Given data:

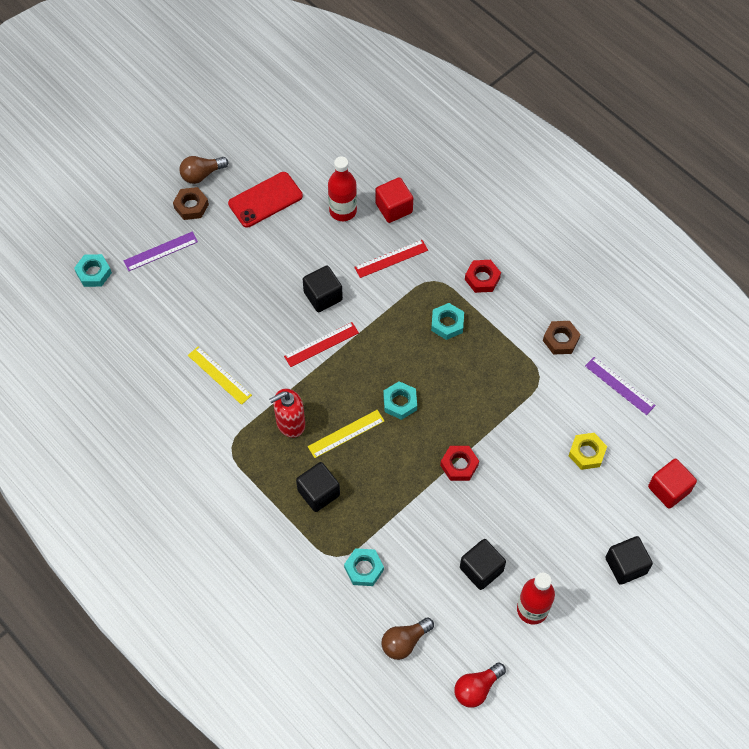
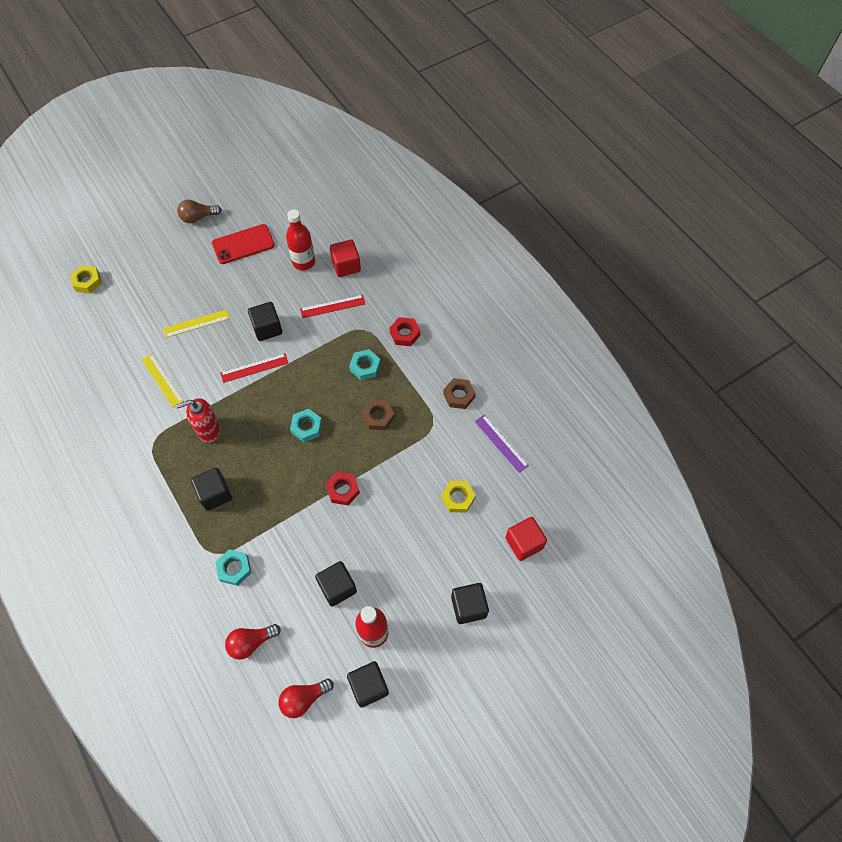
camera: 10 degrees right, 0 degrees up
(94, 273) = (87, 282): turquoise nut -> yellow nut
(160, 251) = (146, 272): purple ruler -> none
(191, 206) = (182, 241): brown nut -> brown nut (378, 417)
(346, 433) = (253, 446): yellow ruler -> yellow ruler (196, 323)
(404, 642) = (251, 642): brown light bulb -> red light bulb
(541, 664) = (369, 686): none -> black cube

Activity: Please return every line of the records that contains the word "none".

Output of the exercise:
(160, 251) = (146, 272): purple ruler -> none
(541, 664) = (369, 686): none -> black cube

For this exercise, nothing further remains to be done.